> **Extracted entries**
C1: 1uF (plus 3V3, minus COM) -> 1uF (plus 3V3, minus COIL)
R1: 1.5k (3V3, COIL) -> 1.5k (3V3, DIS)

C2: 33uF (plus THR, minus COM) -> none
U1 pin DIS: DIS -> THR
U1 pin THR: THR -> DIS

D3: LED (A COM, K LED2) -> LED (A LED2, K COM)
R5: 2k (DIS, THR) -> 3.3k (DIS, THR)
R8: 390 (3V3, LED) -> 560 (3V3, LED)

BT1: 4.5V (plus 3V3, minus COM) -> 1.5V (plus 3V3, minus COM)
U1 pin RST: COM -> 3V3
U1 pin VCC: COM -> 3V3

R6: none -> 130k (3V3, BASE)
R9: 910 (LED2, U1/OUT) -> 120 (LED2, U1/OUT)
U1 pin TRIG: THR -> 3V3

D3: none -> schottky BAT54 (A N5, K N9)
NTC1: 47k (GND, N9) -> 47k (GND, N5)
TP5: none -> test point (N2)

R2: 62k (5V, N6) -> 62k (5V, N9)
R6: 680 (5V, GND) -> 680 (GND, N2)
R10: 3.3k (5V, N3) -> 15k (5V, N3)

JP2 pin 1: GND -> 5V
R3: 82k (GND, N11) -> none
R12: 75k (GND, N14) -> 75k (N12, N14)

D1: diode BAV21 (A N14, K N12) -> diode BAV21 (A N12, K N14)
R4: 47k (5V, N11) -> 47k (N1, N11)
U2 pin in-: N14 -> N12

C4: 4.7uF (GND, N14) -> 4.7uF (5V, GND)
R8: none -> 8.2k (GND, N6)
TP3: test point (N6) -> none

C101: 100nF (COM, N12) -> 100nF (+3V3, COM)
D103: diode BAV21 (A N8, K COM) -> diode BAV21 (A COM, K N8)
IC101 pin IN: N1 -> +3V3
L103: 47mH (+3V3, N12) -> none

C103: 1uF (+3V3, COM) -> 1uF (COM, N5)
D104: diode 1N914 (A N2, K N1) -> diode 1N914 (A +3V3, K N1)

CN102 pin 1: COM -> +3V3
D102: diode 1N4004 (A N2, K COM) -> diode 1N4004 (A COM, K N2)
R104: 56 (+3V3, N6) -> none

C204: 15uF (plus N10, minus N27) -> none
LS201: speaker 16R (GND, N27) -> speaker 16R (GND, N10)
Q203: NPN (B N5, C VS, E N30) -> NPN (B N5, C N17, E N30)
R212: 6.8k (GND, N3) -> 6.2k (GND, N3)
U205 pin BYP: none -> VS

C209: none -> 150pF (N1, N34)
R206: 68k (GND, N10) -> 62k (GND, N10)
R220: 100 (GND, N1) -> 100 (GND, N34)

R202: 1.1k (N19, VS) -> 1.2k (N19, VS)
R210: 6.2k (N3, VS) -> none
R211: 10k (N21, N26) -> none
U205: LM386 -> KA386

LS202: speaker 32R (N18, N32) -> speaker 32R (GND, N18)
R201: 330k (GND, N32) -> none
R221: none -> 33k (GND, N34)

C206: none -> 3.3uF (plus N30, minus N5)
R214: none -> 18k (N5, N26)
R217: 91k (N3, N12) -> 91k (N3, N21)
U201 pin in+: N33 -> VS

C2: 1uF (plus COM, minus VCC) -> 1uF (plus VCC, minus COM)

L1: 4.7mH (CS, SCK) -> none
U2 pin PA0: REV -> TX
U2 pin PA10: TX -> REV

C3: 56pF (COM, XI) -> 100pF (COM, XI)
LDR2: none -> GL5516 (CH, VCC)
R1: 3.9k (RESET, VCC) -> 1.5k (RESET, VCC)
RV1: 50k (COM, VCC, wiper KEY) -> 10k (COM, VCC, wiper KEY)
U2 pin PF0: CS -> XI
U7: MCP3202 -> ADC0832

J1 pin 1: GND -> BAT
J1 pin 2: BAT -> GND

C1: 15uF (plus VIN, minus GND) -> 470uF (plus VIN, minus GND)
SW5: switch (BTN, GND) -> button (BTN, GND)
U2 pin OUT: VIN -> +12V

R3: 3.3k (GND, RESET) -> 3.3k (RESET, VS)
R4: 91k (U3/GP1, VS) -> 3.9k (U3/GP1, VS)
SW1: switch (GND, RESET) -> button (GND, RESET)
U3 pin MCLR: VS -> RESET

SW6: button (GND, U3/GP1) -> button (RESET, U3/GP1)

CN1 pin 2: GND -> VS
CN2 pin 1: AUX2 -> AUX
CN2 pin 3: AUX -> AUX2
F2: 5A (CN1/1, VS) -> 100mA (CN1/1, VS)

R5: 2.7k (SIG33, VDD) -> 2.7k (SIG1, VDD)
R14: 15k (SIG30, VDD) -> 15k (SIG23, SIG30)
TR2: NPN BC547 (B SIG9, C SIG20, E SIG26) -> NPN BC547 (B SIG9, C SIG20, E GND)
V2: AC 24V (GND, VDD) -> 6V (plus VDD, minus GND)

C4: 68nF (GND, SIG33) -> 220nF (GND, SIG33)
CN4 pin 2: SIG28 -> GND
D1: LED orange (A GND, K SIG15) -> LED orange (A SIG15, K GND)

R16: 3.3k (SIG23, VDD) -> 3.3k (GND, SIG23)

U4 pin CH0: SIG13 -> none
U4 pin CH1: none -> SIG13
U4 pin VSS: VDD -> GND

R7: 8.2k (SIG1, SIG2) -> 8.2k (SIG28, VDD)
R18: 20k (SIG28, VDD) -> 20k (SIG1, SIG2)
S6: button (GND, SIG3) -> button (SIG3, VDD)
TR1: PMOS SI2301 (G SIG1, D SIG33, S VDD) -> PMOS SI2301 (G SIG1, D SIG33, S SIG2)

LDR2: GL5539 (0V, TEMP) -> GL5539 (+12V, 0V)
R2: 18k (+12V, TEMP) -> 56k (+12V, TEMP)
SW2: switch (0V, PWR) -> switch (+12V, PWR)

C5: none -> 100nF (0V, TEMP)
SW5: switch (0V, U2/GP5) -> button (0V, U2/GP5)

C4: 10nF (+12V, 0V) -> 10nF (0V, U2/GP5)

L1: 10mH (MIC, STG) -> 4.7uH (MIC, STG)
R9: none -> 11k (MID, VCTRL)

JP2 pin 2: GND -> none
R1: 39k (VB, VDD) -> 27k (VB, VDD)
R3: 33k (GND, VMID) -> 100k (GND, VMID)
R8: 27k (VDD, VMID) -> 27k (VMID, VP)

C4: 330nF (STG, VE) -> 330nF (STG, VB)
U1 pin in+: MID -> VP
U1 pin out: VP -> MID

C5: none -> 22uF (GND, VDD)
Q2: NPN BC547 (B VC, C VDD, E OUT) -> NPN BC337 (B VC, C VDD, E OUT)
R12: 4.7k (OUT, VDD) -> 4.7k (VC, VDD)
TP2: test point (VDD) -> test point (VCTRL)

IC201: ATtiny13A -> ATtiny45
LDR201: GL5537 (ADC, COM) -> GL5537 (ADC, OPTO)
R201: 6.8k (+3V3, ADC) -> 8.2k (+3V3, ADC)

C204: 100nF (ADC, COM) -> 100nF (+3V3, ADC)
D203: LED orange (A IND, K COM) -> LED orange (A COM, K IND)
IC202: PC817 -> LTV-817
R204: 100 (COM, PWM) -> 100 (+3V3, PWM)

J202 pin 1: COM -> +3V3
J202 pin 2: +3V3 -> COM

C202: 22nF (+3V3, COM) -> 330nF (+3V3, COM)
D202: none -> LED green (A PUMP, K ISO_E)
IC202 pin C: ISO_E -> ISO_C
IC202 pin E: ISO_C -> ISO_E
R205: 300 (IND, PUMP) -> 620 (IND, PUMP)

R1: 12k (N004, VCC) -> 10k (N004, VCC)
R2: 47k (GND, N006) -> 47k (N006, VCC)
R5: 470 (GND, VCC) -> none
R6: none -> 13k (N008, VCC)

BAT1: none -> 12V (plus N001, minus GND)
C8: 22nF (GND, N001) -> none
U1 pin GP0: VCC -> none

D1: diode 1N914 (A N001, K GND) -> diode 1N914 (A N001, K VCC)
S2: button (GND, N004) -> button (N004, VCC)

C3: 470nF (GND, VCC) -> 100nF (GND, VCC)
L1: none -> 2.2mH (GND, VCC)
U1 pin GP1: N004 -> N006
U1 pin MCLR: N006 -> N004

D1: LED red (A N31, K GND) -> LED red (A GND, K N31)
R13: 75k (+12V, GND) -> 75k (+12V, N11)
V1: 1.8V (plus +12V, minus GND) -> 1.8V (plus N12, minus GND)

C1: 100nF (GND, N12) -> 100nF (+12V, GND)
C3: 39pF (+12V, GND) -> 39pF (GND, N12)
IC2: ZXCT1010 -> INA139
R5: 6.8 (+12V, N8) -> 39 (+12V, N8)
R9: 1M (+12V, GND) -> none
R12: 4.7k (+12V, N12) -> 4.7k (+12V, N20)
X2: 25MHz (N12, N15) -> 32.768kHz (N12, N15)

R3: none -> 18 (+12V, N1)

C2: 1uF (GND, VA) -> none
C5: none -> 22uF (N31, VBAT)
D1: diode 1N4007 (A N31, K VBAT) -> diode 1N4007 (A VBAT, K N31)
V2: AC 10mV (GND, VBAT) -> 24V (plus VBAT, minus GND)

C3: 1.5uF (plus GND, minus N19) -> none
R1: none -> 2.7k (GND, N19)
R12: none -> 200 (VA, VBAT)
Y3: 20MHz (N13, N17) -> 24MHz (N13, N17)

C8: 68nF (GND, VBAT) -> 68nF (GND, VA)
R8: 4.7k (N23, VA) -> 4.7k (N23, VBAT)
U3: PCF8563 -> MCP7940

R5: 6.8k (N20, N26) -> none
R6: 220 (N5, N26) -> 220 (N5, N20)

> **Your instructions**
All lines from the line holding "X2: 25MHz (N12, N15) -> 32.768kHz (N12, N15)" through the end of the records above need to be transcribed exactly, and no other text should appear.

> **Task response**
X2: 25MHz (N12, N15) -> 32.768kHz (N12, N15)

R3: none -> 18 (+12V, N1)

C2: 1uF (GND, VA) -> none
C5: none -> 22uF (N31, VBAT)
D1: diode 1N4007 (A N31, K VBAT) -> diode 1N4007 (A VBAT, K N31)
V2: AC 10mV (GND, VBAT) -> 24V (plus VBAT, minus GND)

C3: 1.5uF (plus GND, minus N19) -> none
R1: none -> 2.7k (GND, N19)
R12: none -> 200 (VA, VBAT)
Y3: 20MHz (N13, N17) -> 24MHz (N13, N17)

C8: 68nF (GND, VBAT) -> 68nF (GND, VA)
R8: 4.7k (N23, VA) -> 4.7k (N23, VBAT)
U3: PCF8563 -> MCP7940

R5: 6.8k (N20, N26) -> none
R6: 220 (N5, N26) -> 220 (N5, N20)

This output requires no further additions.